Work instructions ->
Look below for the line containing "IC19: NOT 74HC04". Write out that line and the rest through the last one, exactly as they appear, but without pictures.

Data for review ->
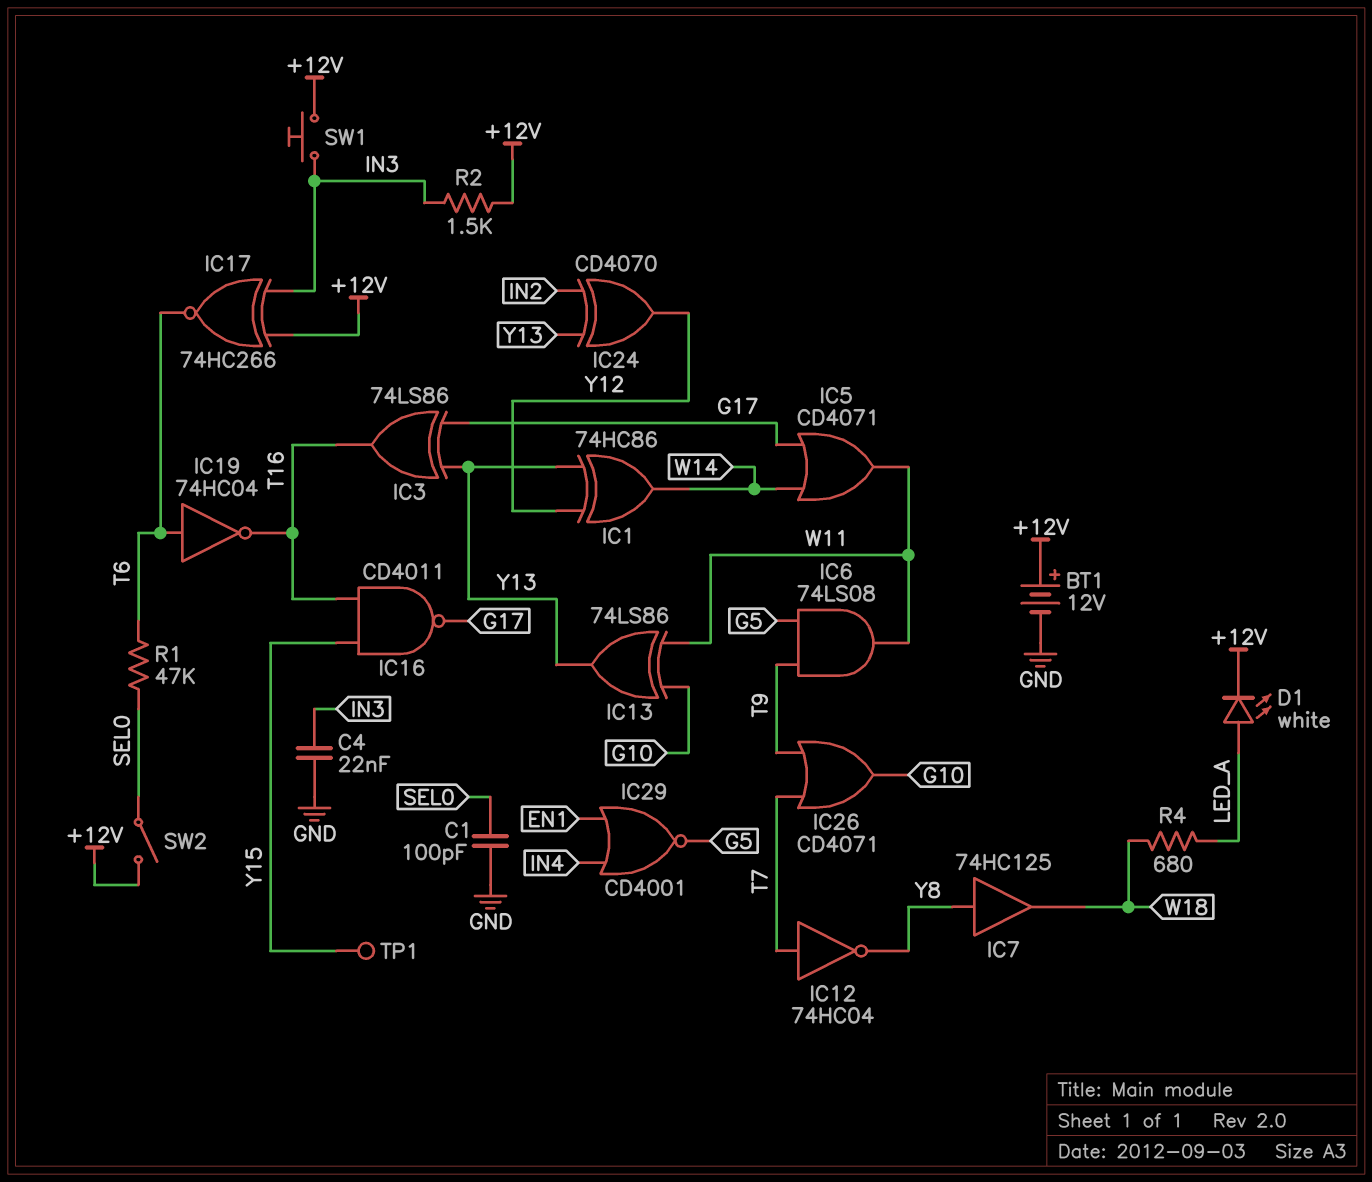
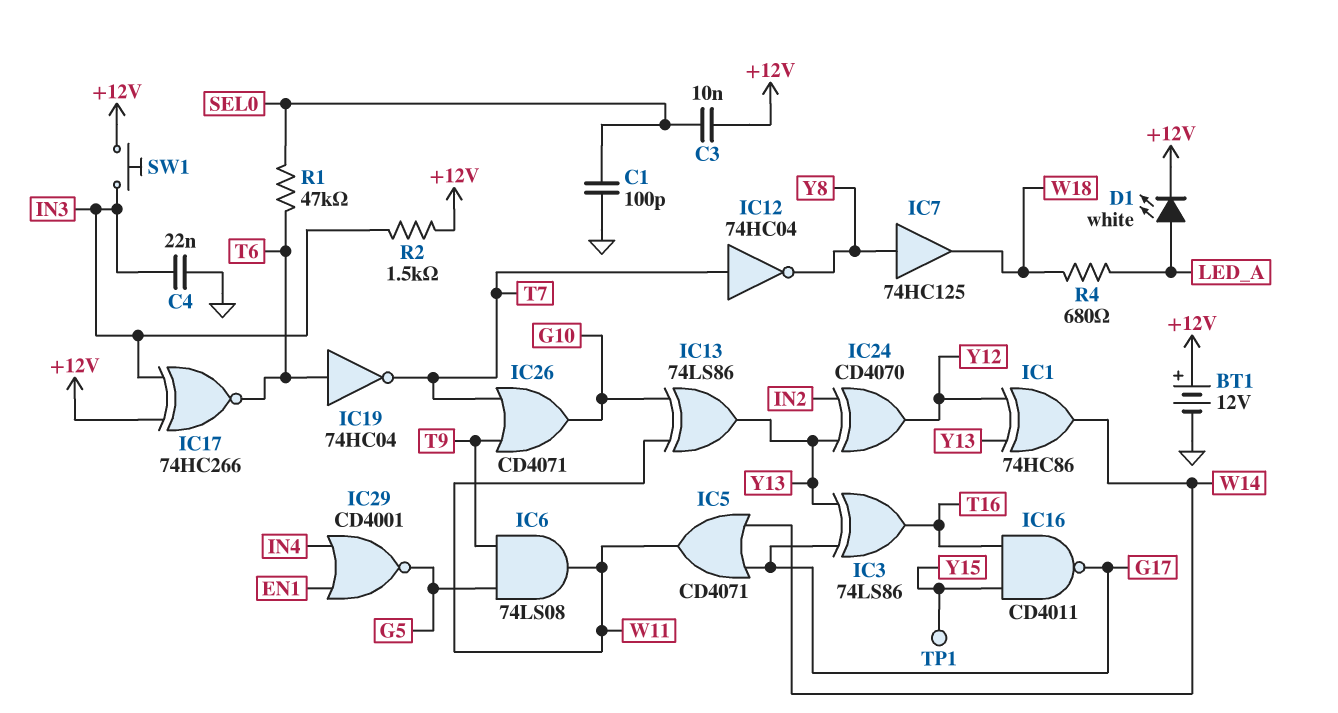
C3: none -> 10nF (+12V, SEL0)
IC19: NOT 74HC04 (in T6, out T16) -> NOT 74HC04 (in T6, out T7)
SW2: switch (+12V, SEL0) -> none

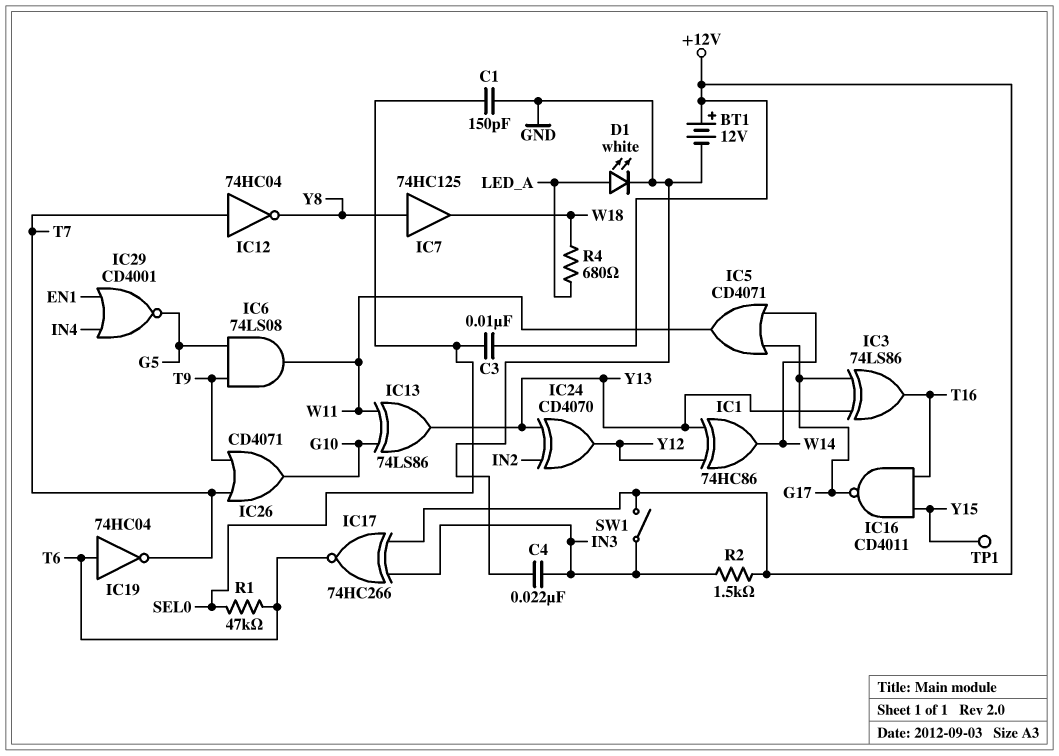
C1: 100pF (GND, SEL0) -> 150pF (GND, SEL0)
D1: LED white (A LED_A, K +12V) -> LED white (A LED_A, K GND)
SW1: button (+12V, IN3) -> switch (+12V, IN3)

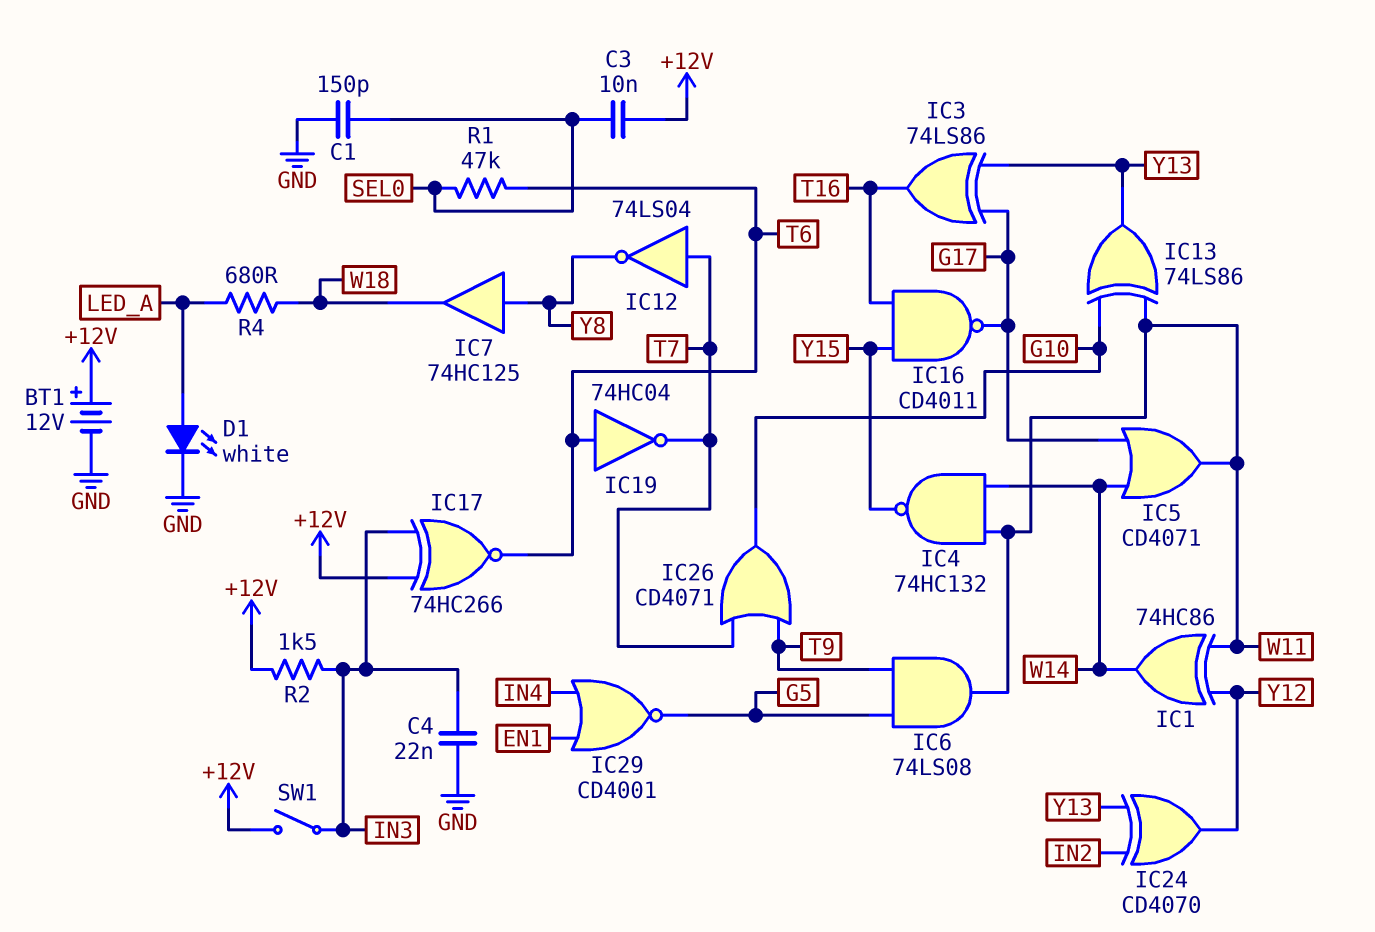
IC1: XOR 74HC86 (in Y12, in Y13, out W14) -> XOR 74HC86 (in W11, in Y12, out W14)
IC4: none -> NAND 74HC132 (in W11, in W14, out Y15)
IC12: NOT 74HC04 (in T7, out Y8) -> NOT 74LS04 (in T7, out Y8)
TP1: test point (Y15) -> none

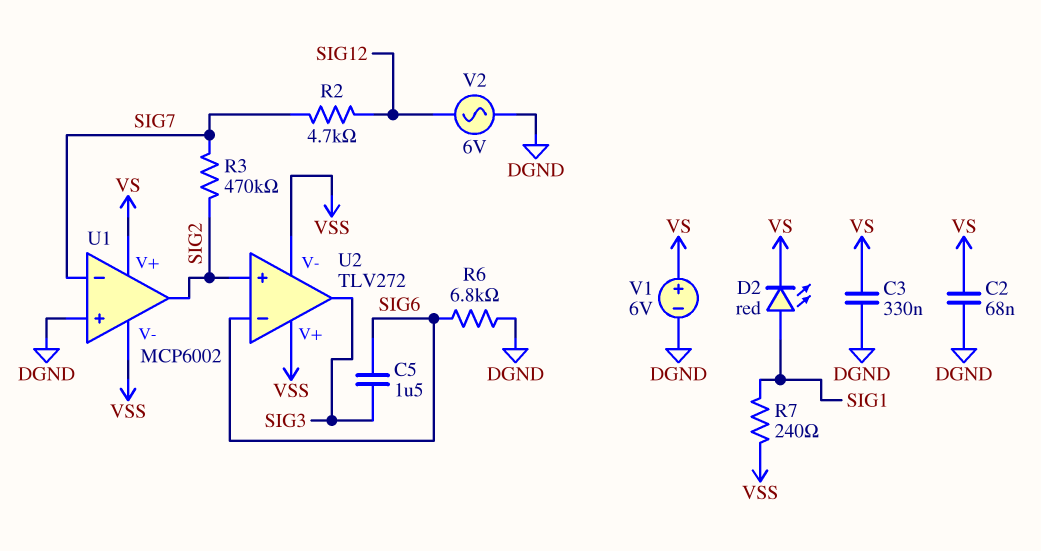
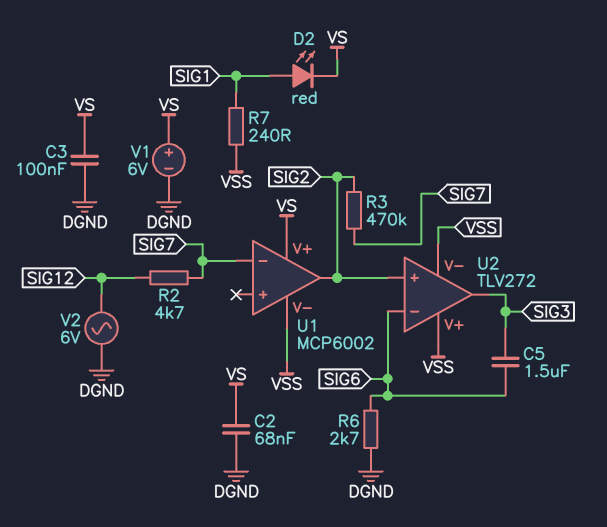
C3: 330nF (DGND, VS) -> 100nF (DGND, VS)
R6: 6.8k (DGND, SIG6) -> 2.7k (DGND, SIG6)
U1 pin in+: DGND -> none

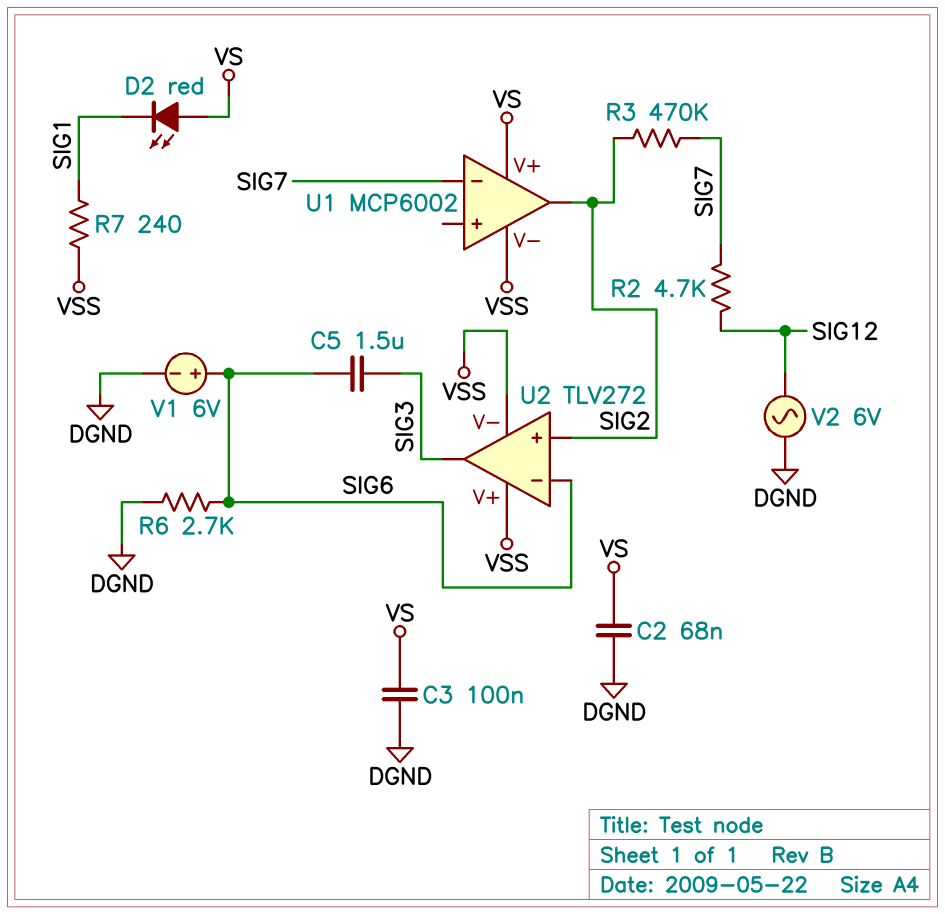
D2: LED red (A SIG1, K VS) -> LED red (A VS, K SIG1)
V1: 6V (plus VS, minus DGND) -> 6V (plus SIG6, minus DGND)

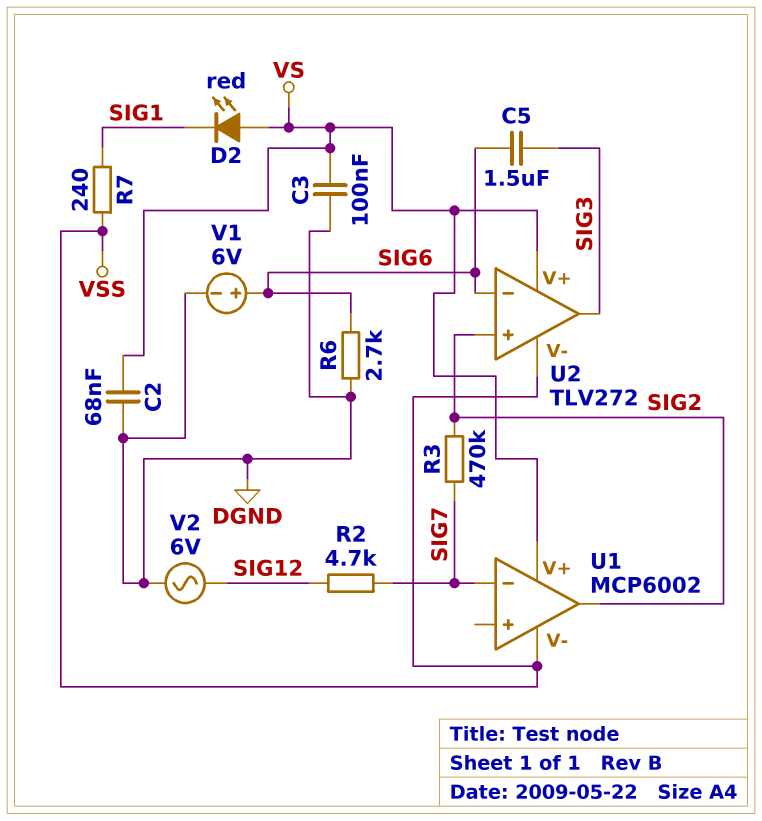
U2 pin V+: VSS -> VS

Task output ->
IC19: NOT 74HC04 (in T6, out T16) -> NOT 74HC04 (in T6, out T7)
SW2: switch (+12V, SEL0) -> none

C1: 100pF (GND, SEL0) -> 150pF (GND, SEL0)
D1: LED white (A LED_A, K +12V) -> LED white (A LED_A, K GND)
SW1: button (+12V, IN3) -> switch (+12V, IN3)

IC1: XOR 74HC86 (in Y12, in Y13, out W14) -> XOR 74HC86 (in W11, in Y12, out W14)
IC4: none -> NAND 74HC132 (in W11, in W14, out Y15)
IC12: NOT 74HC04 (in T7, out Y8) -> NOT 74LS04 (in T7, out Y8)
TP1: test point (Y15) -> none

C3: 330nF (DGND, VS) -> 100nF (DGND, VS)
R6: 6.8k (DGND, SIG6) -> 2.7k (DGND, SIG6)
U1 pin in+: DGND -> none

D2: LED red (A SIG1, K VS) -> LED red (A VS, K SIG1)
V1: 6V (plus VS, minus DGND) -> 6V (plus SIG6, minus DGND)

U2 pin V+: VSS -> VS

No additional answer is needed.